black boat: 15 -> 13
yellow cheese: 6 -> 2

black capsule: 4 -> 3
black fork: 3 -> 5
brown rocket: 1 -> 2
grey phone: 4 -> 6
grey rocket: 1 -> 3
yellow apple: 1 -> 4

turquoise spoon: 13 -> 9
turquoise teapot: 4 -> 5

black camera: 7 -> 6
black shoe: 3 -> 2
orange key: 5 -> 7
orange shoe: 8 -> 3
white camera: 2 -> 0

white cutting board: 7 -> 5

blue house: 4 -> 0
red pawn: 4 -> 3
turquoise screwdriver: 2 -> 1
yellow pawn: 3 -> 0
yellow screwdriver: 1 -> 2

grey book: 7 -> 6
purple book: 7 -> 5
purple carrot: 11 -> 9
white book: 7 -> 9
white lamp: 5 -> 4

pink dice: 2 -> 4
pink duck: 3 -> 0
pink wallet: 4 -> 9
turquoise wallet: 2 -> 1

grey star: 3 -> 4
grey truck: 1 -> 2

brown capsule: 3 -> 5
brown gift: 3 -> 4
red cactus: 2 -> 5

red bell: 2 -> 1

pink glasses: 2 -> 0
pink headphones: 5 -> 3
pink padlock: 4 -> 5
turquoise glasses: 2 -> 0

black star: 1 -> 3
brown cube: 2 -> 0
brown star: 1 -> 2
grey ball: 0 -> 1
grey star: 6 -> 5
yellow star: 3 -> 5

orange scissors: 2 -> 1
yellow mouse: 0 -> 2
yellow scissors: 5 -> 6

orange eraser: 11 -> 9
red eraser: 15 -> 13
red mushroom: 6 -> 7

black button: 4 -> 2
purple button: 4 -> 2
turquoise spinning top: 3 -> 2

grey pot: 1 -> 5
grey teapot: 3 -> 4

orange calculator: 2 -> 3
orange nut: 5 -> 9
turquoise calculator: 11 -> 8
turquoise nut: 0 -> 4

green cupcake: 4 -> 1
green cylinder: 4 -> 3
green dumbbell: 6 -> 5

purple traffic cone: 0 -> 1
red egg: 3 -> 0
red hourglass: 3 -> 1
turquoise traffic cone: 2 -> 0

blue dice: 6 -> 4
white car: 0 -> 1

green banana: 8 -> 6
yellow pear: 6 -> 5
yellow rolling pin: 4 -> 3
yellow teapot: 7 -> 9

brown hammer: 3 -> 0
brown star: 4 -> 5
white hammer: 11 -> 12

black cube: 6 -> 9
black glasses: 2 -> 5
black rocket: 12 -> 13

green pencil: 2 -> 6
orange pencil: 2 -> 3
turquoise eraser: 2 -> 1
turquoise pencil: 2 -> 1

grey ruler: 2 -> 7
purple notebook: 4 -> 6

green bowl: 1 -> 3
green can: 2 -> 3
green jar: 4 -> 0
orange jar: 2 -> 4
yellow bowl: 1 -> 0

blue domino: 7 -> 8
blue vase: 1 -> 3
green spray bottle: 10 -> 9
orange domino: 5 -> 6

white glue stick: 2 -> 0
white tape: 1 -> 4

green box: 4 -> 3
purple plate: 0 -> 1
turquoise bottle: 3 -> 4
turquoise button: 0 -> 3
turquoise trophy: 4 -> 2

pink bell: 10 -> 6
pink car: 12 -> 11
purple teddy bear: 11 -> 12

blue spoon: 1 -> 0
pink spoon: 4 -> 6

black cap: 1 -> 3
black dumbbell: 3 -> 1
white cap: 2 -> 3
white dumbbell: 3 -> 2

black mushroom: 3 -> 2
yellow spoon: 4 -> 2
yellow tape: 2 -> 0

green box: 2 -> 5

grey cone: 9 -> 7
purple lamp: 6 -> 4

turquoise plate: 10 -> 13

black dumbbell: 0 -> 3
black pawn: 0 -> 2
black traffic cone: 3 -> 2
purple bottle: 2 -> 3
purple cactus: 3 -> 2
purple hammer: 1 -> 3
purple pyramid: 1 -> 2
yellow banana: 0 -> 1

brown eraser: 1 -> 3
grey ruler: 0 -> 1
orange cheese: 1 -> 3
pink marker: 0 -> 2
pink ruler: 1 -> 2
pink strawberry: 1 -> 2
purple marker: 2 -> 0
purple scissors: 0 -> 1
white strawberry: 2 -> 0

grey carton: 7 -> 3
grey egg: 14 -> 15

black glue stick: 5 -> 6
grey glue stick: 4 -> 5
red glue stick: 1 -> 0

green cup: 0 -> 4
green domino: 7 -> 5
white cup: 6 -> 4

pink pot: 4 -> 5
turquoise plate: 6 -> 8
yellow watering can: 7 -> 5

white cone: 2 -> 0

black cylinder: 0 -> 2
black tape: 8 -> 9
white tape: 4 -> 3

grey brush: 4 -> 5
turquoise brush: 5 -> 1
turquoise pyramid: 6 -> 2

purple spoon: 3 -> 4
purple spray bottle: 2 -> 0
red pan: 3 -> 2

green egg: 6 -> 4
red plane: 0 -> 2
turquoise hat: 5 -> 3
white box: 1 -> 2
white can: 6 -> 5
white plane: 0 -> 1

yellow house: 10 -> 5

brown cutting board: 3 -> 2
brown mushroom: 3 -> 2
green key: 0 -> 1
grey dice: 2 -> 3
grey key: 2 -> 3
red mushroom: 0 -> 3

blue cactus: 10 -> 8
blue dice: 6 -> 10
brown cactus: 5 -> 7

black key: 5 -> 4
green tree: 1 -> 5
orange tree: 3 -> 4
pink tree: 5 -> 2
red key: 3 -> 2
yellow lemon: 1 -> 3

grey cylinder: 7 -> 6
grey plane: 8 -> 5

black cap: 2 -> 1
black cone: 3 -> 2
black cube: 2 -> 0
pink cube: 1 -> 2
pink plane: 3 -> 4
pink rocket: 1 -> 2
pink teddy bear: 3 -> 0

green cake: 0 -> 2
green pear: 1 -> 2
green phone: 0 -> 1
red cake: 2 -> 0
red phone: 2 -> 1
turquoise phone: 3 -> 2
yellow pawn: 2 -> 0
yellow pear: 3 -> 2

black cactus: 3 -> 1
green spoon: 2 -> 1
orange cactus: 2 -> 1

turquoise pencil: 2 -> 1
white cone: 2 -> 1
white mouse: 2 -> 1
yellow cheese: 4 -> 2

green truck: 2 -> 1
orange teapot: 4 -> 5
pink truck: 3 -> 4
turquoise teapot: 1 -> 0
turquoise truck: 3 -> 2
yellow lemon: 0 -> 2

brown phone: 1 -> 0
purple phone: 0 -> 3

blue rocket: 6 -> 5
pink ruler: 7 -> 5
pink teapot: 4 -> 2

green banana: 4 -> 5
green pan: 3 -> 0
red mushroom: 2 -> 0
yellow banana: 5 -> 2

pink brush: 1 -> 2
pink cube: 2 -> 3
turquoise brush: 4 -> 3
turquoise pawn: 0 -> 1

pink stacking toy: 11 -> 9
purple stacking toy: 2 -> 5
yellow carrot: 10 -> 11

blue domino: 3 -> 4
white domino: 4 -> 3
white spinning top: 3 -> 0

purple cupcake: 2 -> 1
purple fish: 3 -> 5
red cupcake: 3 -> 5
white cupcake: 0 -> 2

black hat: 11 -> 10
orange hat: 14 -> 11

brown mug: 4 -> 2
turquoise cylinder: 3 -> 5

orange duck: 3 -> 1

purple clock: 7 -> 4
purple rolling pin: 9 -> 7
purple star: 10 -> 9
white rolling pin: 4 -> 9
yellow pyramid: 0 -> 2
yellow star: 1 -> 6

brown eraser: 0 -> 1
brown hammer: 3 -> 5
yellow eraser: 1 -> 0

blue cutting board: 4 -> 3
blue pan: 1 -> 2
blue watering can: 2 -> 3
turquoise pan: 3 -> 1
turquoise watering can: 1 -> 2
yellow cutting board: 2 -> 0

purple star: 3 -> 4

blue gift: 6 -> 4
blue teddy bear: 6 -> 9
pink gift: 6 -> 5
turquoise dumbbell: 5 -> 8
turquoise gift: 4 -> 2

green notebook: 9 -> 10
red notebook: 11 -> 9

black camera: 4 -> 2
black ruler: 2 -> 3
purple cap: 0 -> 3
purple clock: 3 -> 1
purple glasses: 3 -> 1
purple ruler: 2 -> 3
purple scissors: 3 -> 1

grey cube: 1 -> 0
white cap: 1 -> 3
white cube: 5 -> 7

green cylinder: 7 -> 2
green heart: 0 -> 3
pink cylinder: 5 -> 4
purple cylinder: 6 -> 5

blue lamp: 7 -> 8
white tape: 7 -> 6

- - -

• _EXERCISE_
Starting with the line with "pink pot: 4 -> 5" above and going on through the line with "turquoise pawn: 0 -> 1", transcribe every line exactly, both ends included, and add nothing.

• _SOLUTION TO THE EXERCISE_
pink pot: 4 -> 5
turquoise plate: 6 -> 8
yellow watering can: 7 -> 5

white cone: 2 -> 0

black cylinder: 0 -> 2
black tape: 8 -> 9
white tape: 4 -> 3

grey brush: 4 -> 5
turquoise brush: 5 -> 1
turquoise pyramid: 6 -> 2

purple spoon: 3 -> 4
purple spray bottle: 2 -> 0
red pan: 3 -> 2

green egg: 6 -> 4
red plane: 0 -> 2
turquoise hat: 5 -> 3
white box: 1 -> 2
white can: 6 -> 5
white plane: 0 -> 1

yellow house: 10 -> 5

brown cutting board: 3 -> 2
brown mushroom: 3 -> 2
green key: 0 -> 1
grey dice: 2 -> 3
grey key: 2 -> 3
red mushroom: 0 -> 3

blue cactus: 10 -> 8
blue dice: 6 -> 10
brown cactus: 5 -> 7

black key: 5 -> 4
green tree: 1 -> 5
orange tree: 3 -> 4
pink tree: 5 -> 2
red key: 3 -> 2
yellow lemon: 1 -> 3

grey cylinder: 7 -> 6
grey plane: 8 -> 5

black cap: 2 -> 1
black cone: 3 -> 2
black cube: 2 -> 0
pink cube: 1 -> 2
pink plane: 3 -> 4
pink rocket: 1 -> 2
pink teddy bear: 3 -> 0

green cake: 0 -> 2
green pear: 1 -> 2
green phone: 0 -> 1
red cake: 2 -> 0
red phone: 2 -> 1
turquoise phone: 3 -> 2
yellow pawn: 2 -> 0
yellow pear: 3 -> 2

black cactus: 3 -> 1
green spoon: 2 -> 1
orange cactus: 2 -> 1

turquoise pencil: 2 -> 1
white cone: 2 -> 1
white mouse: 2 -> 1
yellow cheese: 4 -> 2

green truck: 2 -> 1
orange teapot: 4 -> 5
pink truck: 3 -> 4
turquoise teapot: 1 -> 0
turquoise truck: 3 -> 2
yellow lemon: 0 -> 2

brown phone: 1 -> 0
purple phone: 0 -> 3

blue rocket: 6 -> 5
pink ruler: 7 -> 5
pink teapot: 4 -> 2

green banana: 4 -> 5
green pan: 3 -> 0
red mushroom: 2 -> 0
yellow banana: 5 -> 2

pink brush: 1 -> 2
pink cube: 2 -> 3
turquoise brush: 4 -> 3
turquoise pawn: 0 -> 1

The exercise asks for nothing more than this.